- **PROVIDED RECORDS**
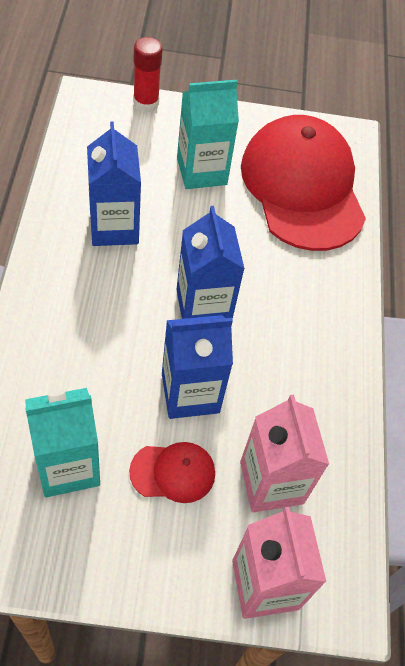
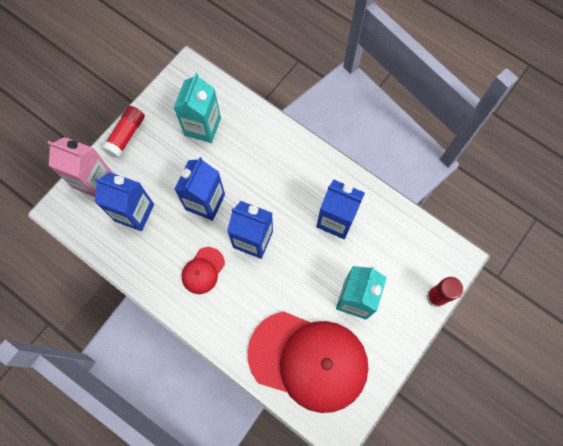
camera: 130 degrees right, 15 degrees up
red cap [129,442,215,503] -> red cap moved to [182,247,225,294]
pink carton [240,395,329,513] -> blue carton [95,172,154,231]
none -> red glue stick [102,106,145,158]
* * *
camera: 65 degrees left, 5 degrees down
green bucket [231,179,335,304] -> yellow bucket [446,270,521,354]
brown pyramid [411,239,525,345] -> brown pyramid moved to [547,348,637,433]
--
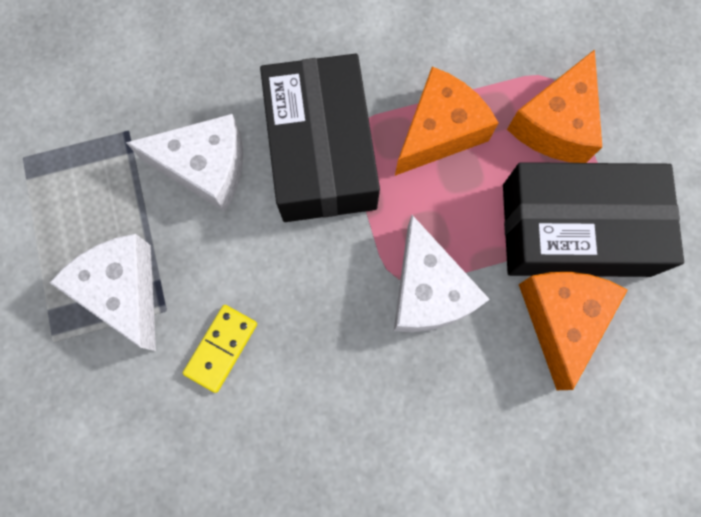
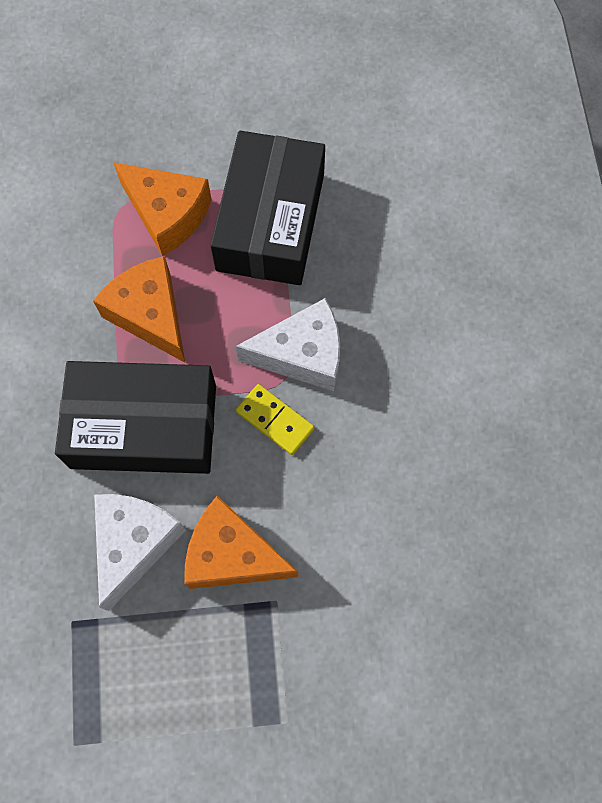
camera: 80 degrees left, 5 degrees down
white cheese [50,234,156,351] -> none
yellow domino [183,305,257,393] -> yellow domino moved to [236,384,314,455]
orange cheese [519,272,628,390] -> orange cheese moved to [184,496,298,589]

- **WHAT THE TASK REQUIRES**
Print exactly the lines of the listing above starting at the line containing "camera: 80 degrees left, 5 degrees down" and ending at the line containing "orange cheese [519,272,628,390]", both included.

- **EXERCISE SOLUTION**
camera: 80 degrees left, 5 degrees down
white cheese [50,234,156,351] -> none
yellow domino [183,305,257,393] -> yellow domino moved to [236,384,314,455]
orange cheese [519,272,628,390] -> orange cheese moved to [184,496,298,589]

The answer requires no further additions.